PROBLEM DESCRIPTION = Your answer is a copy of every line in the records where "verre" appears.

DATA FOR THE TASK =

= = = =

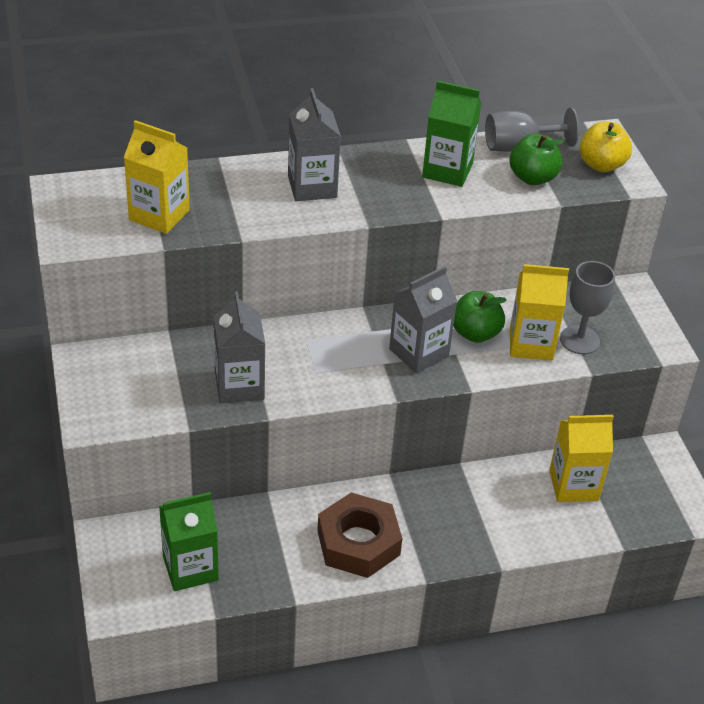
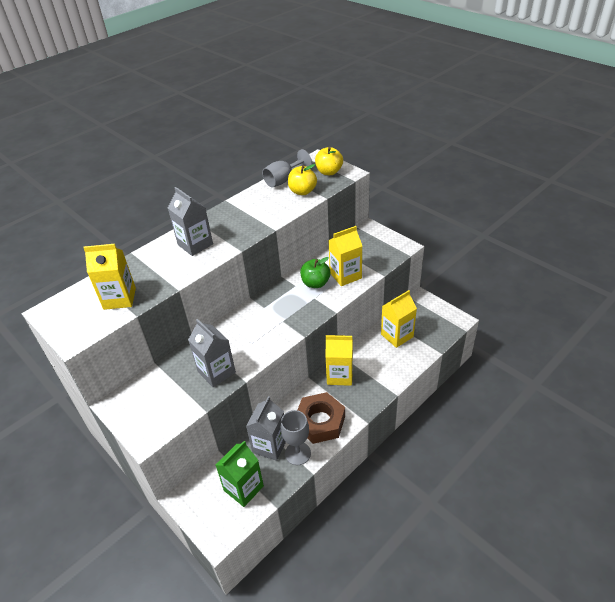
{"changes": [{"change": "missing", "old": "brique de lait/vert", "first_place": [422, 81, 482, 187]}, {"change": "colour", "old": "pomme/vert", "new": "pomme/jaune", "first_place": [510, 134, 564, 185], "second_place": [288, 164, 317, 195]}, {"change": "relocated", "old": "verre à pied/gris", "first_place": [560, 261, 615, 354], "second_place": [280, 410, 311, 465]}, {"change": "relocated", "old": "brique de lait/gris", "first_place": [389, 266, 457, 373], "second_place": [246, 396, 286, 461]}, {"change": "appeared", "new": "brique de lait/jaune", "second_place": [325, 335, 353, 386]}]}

= = = =

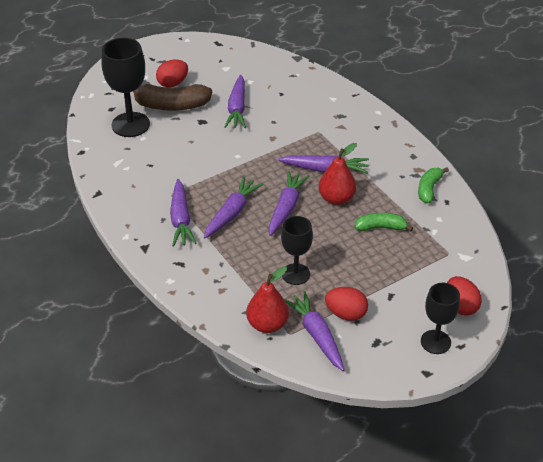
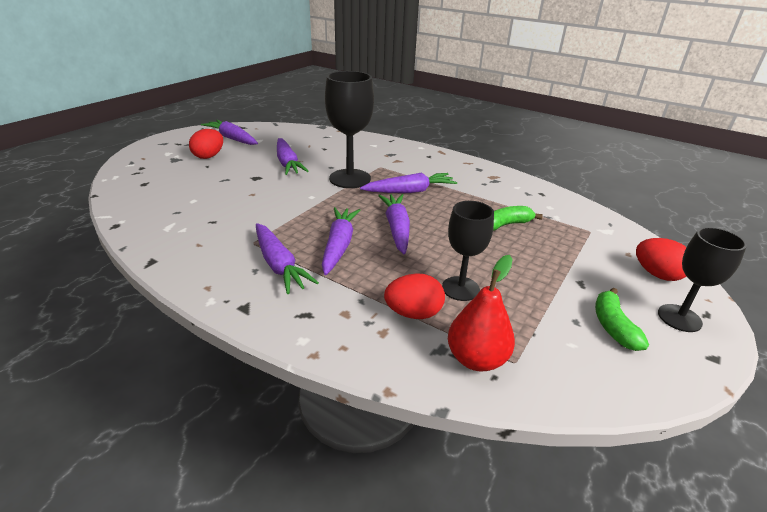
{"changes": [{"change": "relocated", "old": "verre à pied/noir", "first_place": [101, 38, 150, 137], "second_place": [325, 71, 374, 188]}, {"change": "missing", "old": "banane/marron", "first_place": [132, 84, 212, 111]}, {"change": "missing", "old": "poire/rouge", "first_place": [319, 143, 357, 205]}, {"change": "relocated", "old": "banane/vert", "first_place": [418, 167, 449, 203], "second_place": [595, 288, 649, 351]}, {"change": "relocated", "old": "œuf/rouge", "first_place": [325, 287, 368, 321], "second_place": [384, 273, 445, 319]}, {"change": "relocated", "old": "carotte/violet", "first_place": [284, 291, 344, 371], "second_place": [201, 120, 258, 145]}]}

= = = =

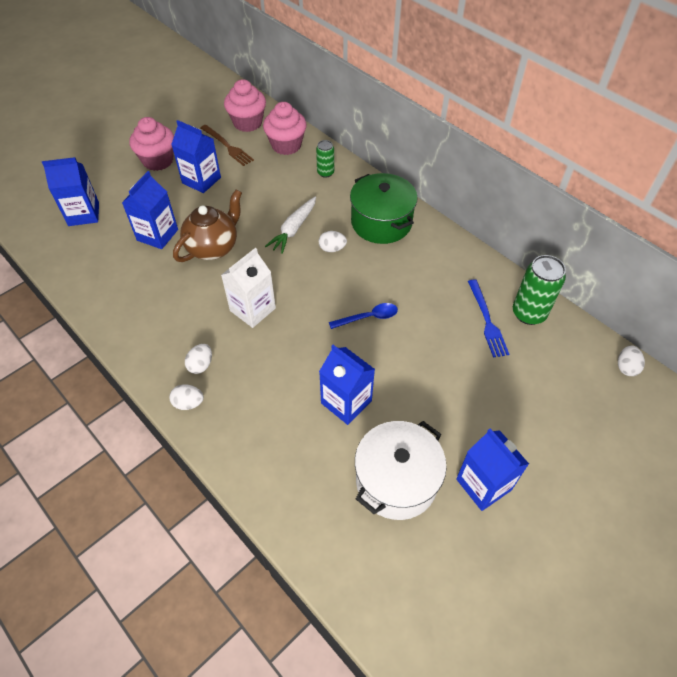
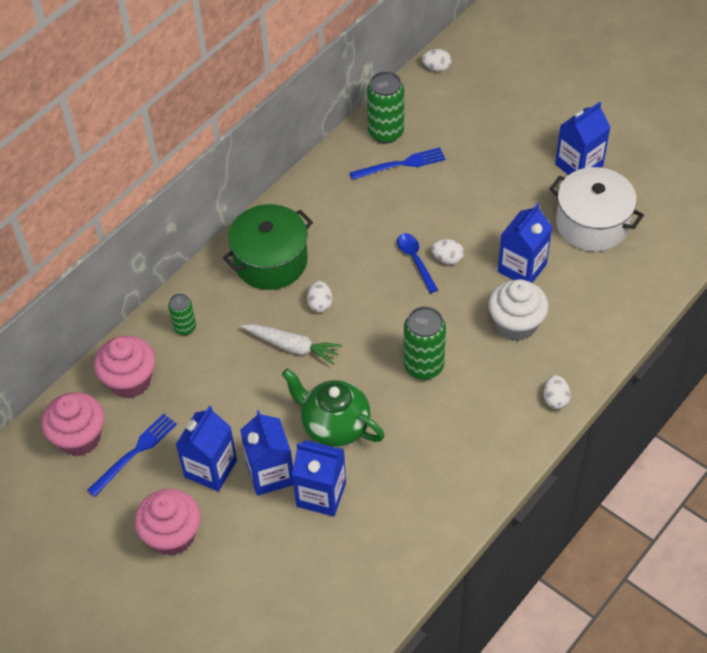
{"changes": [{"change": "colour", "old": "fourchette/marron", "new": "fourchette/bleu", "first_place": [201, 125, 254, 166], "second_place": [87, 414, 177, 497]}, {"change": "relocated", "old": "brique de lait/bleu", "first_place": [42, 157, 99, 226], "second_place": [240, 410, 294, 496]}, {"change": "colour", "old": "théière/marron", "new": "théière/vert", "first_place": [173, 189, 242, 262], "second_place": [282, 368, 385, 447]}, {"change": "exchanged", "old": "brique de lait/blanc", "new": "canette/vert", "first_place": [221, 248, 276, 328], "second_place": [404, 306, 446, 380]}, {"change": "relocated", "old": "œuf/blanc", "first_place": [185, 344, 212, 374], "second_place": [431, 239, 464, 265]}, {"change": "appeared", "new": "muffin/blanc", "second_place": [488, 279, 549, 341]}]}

= = = =

FINISHED EXERCISE =
{"changes": [{"change": "missing", "old": "brique de lait/vert", "first_place": [422, 81, 482, 187]}, {"change": "colour", "old": "pomme/vert", "new": "pomme/jaune", "first_place": [510, 134, 564, 185], "second_place": [288, 164, 317, 195]}, {"change": "relocated", "old": "verre à pied/gris", "first_place": [560, 261, 615, 354], "second_place": [280, 410, 311, 465]}, {"change": "relocated", "old": "brique de lait/gris", "first_place": [389, 266, 457, 373], "second_place": [246, 396, 286, 461]}, {"change": "appeared", "new": "brique de lait/jaune", "second_place": [325, 335, 353, 386]}]}
{"changes": [{"change": "relocated", "old": "verre à pied/noir", "first_place": [101, 38, 150, 137], "second_place": [325, 71, 374, 188]}, {"change": "missing", "old": "banane/marron", "first_place": [132, 84, 212, 111]}, {"change": "missing", "old": "poire/rouge", "first_place": [319, 143, 357, 205]}, {"change": "relocated", "old": "banane/vert", "first_place": [418, 167, 449, 203], "second_place": [595, 288, 649, 351]}, {"change": "relocated", "old": "œuf/rouge", "first_place": [325, 287, 368, 321], "second_place": [384, 273, 445, 319]}, {"change": "relocated", "old": "carotte/violet", "first_place": [284, 291, 344, 371], "second_place": [201, 120, 258, 145]}]}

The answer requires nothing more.